→ What the task asks
Beginning at the line with "TP1: test point (SW) -> none" in the records below, return each line up to and including the last, exactly as it stands, but not the pictures.

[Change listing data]

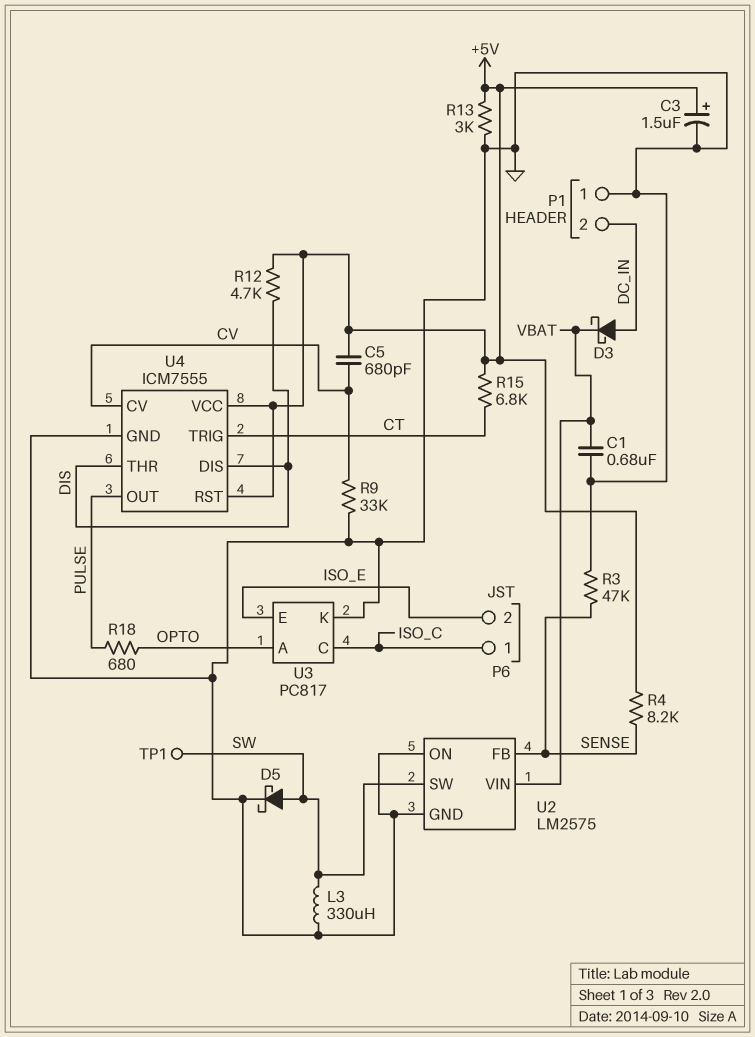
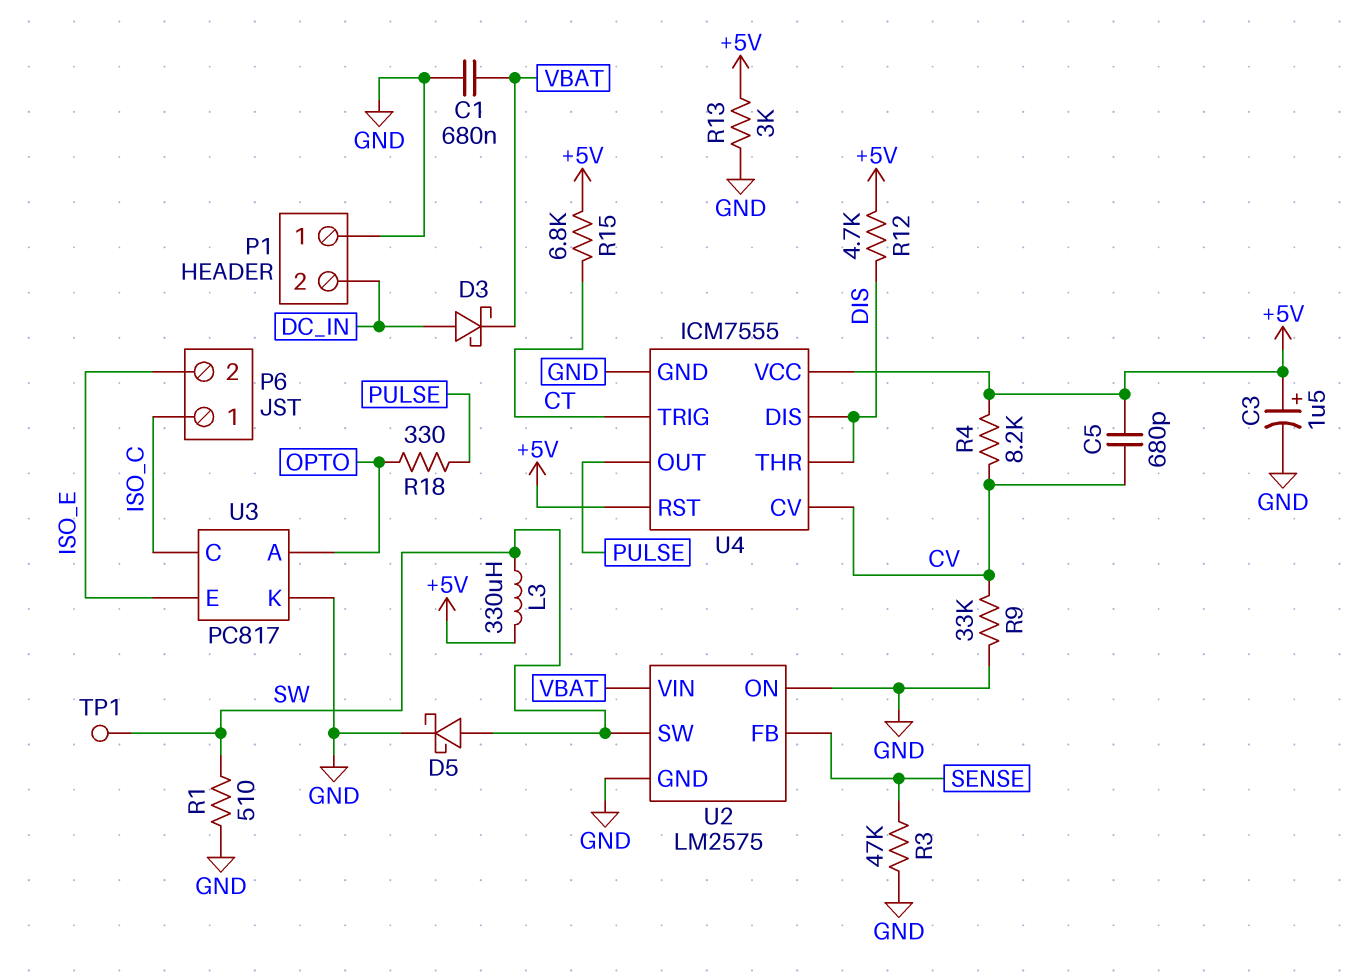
L3: 330uH (GND, SW) -> 330uH (+5V, SW)
R1: none -> 510 (GND, SW)
R4: 8.2k (+5V, SENSE) -> 8.2k (+5V, CV)
R18: 680 (OPTO, PULSE) -> 330 (OPTO, PULSE)

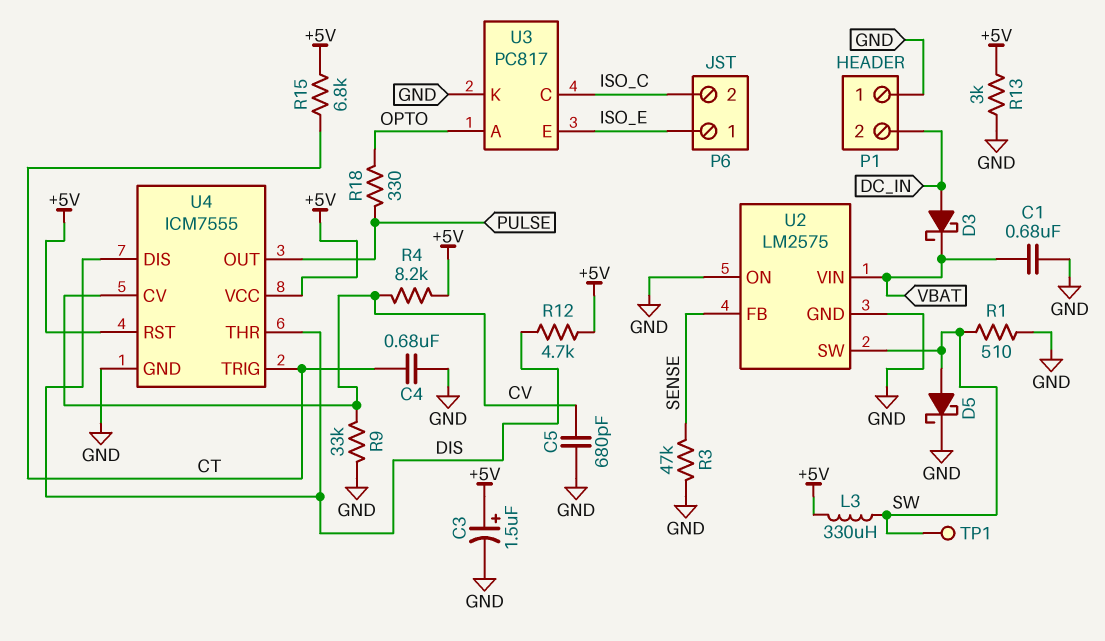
C4: none -> 680nF (CT, GND)
C5: 680pF (+5V, CV) -> 680pF (CV, GND)
P6 pin 1: ISO_C -> ISO_E
P6 pin 2: ISO_E -> ISO_C

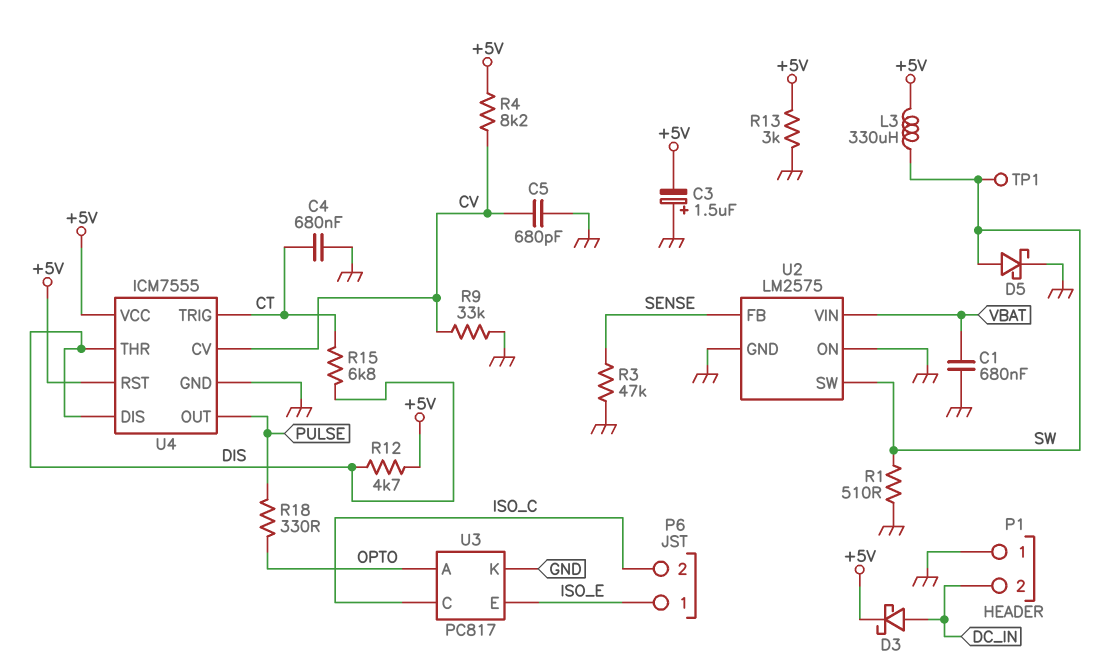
C3: 1.5uF (plus +5V, minus GND) -> 1.5uF (plus GND, minus +5V)
D3: schottky (A DC_IN, K VBAT) -> schottky (A DC_IN, K +5V)
R15: 6.8k (+5V, CT) -> 6.8k (CT, DIS)

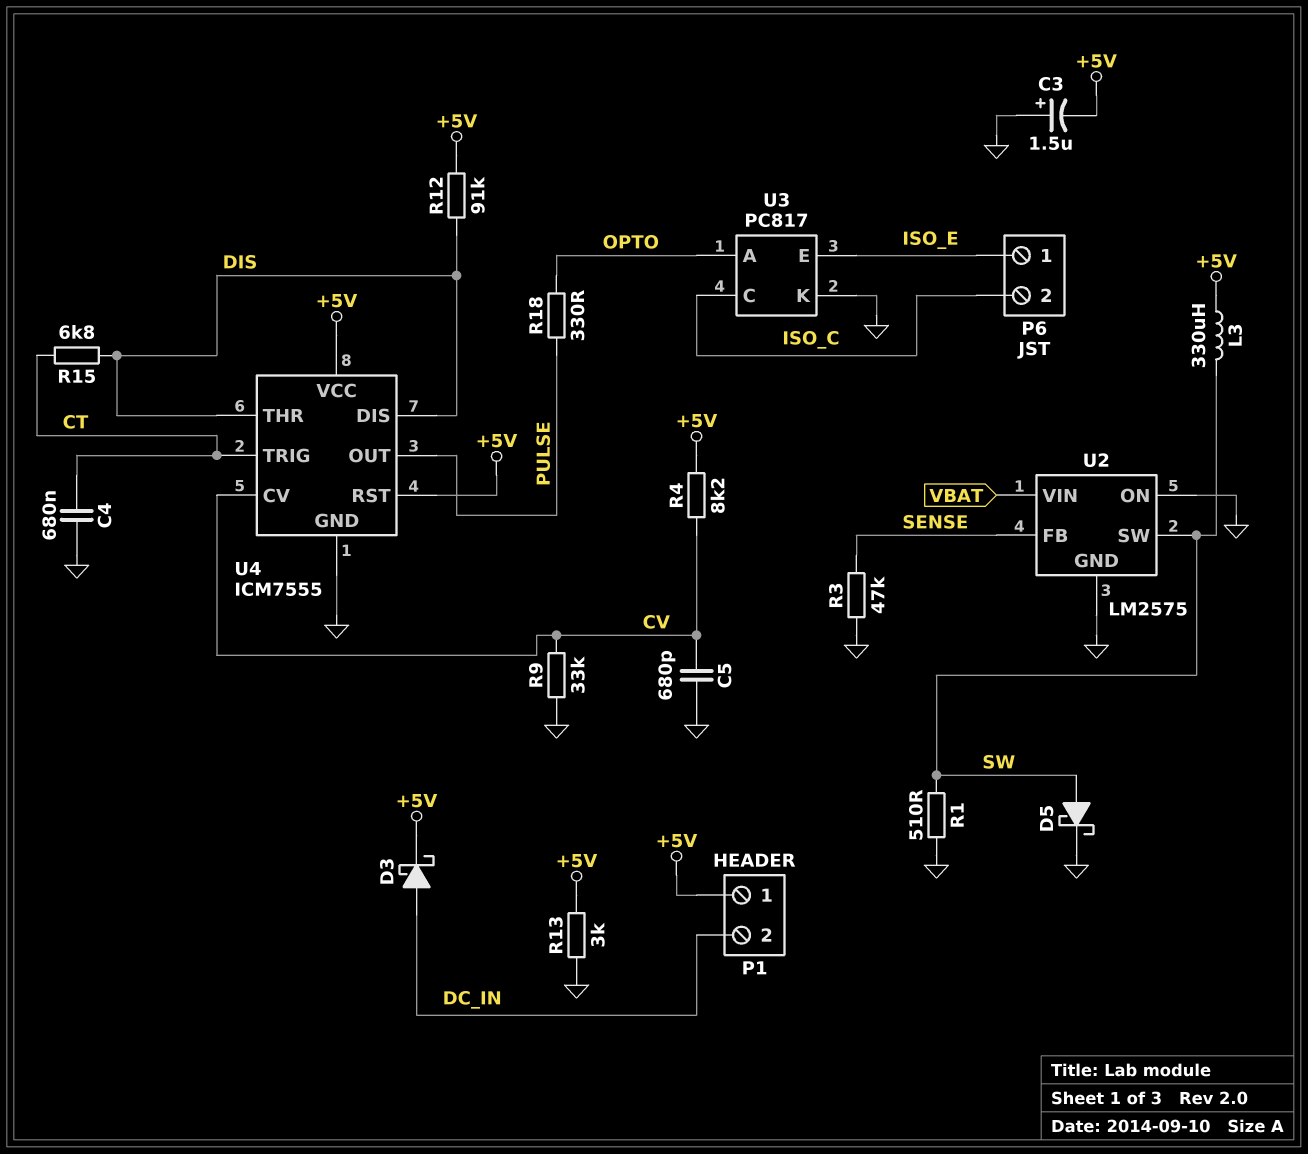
C1: 680nF (GND, VBAT) -> none
P1 pin 1: GND -> +5V
R12: 4.7k (+5V, DIS) -> 91k (+5V, DIS)
TP1: test point (SW) -> none

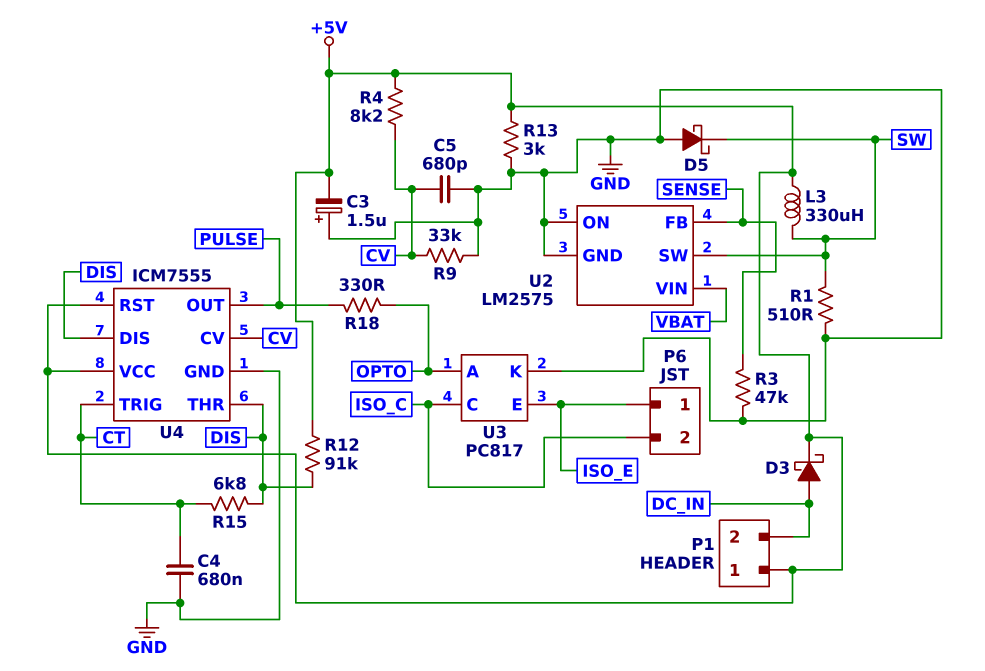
D5: schottky (A SW, K GND) -> schottky (A GND, K SW)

→ Response area
TP1: test point (SW) -> none

D5: schottky (A SW, K GND) -> schottky (A GND, K SW)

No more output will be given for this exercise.